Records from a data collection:
----------

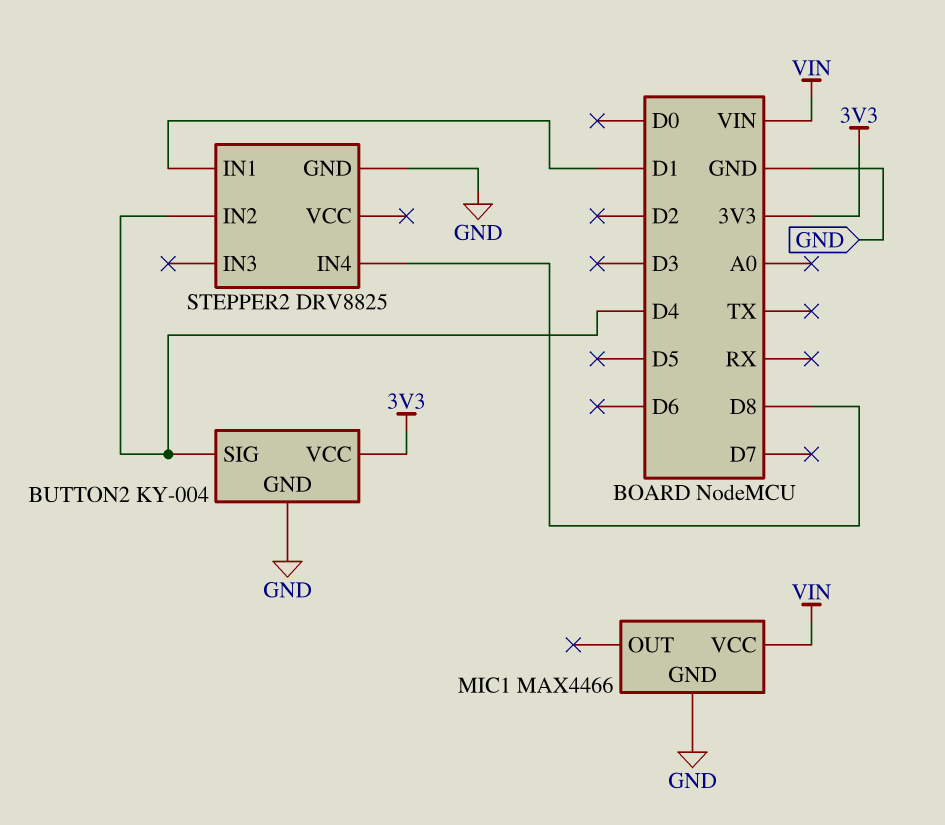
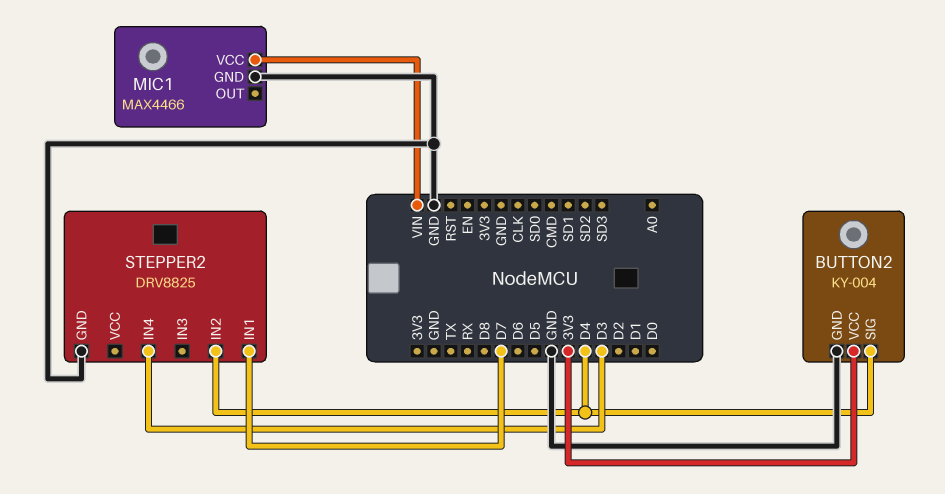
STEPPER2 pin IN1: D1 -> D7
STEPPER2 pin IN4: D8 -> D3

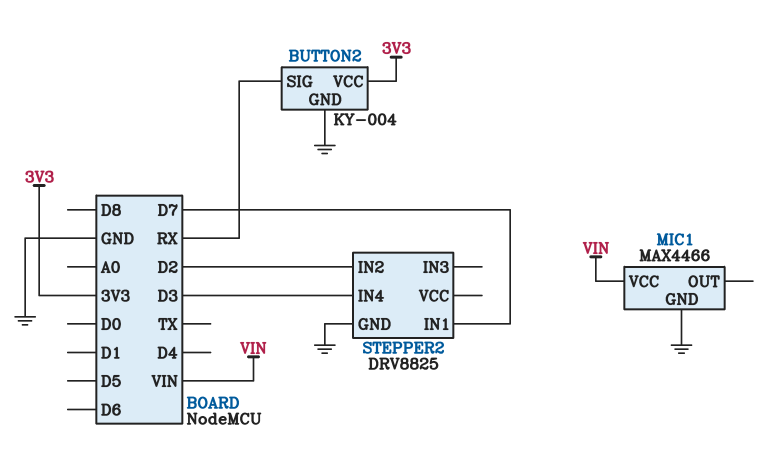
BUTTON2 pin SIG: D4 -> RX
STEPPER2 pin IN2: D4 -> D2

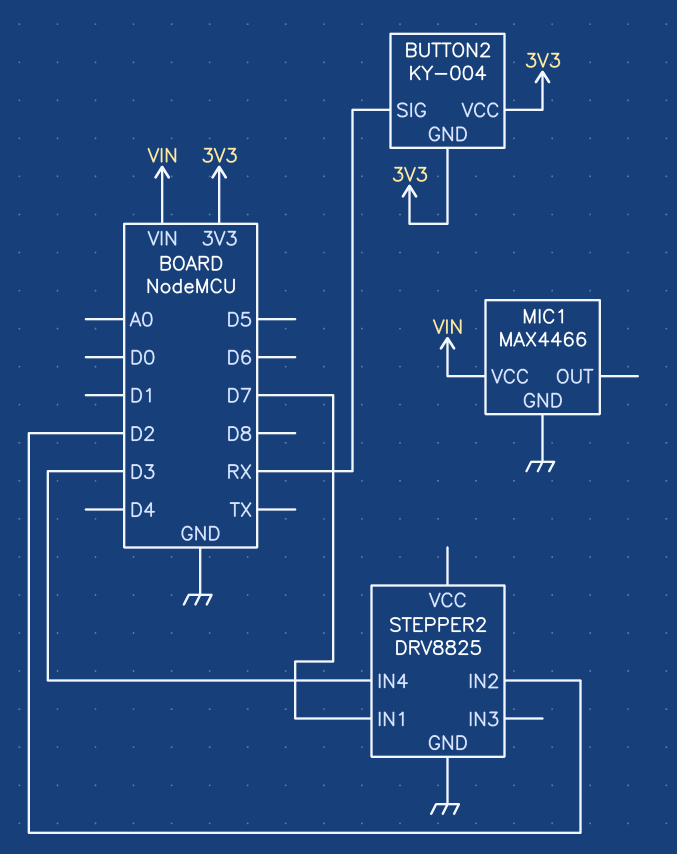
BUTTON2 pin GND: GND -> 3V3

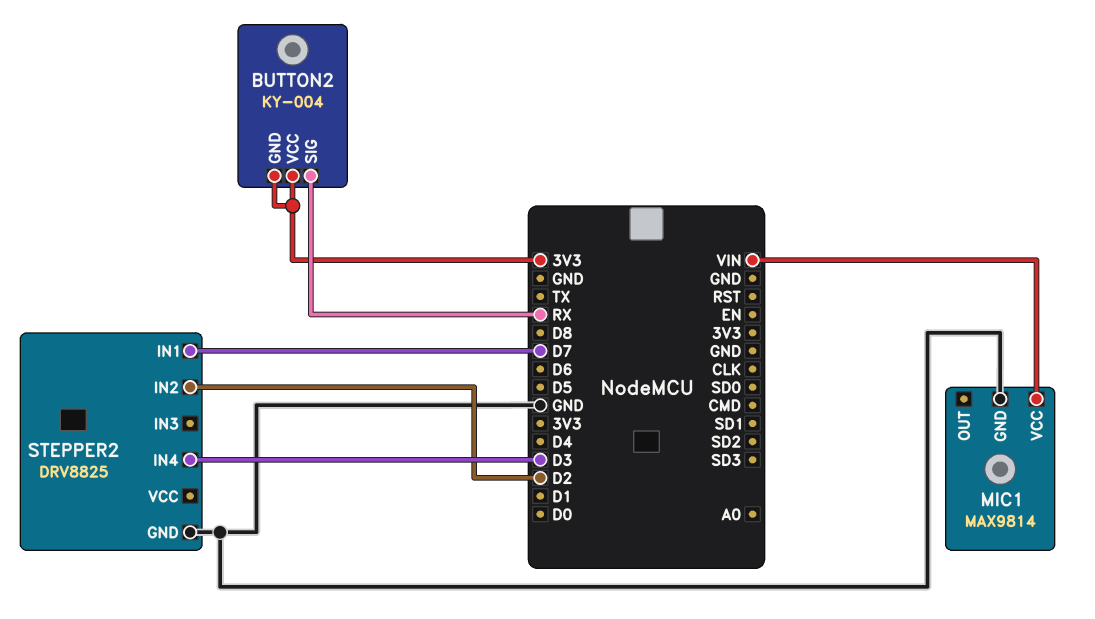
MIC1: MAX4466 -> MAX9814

----------

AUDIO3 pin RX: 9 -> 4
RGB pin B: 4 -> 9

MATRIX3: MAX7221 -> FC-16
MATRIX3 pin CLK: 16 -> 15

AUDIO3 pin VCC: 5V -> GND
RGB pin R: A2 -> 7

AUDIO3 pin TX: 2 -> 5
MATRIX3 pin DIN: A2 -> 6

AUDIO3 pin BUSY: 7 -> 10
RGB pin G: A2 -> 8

----------

WORK REQUEST: Could you repeat exactly the lines above from the line with "AUDIO3 pin VCC: 5V -> GND" up to and including the line with "RGB pin G: A2 -> 8", and only those?

ANSWER TO THIS TASK:
AUDIO3 pin VCC: 5V -> GND
RGB pin R: A2 -> 7

AUDIO3 pin TX: 2 -> 5
MATRIX3 pin DIN: A2 -> 6

AUDIO3 pin BUSY: 7 -> 10
RGB pin G: A2 -> 8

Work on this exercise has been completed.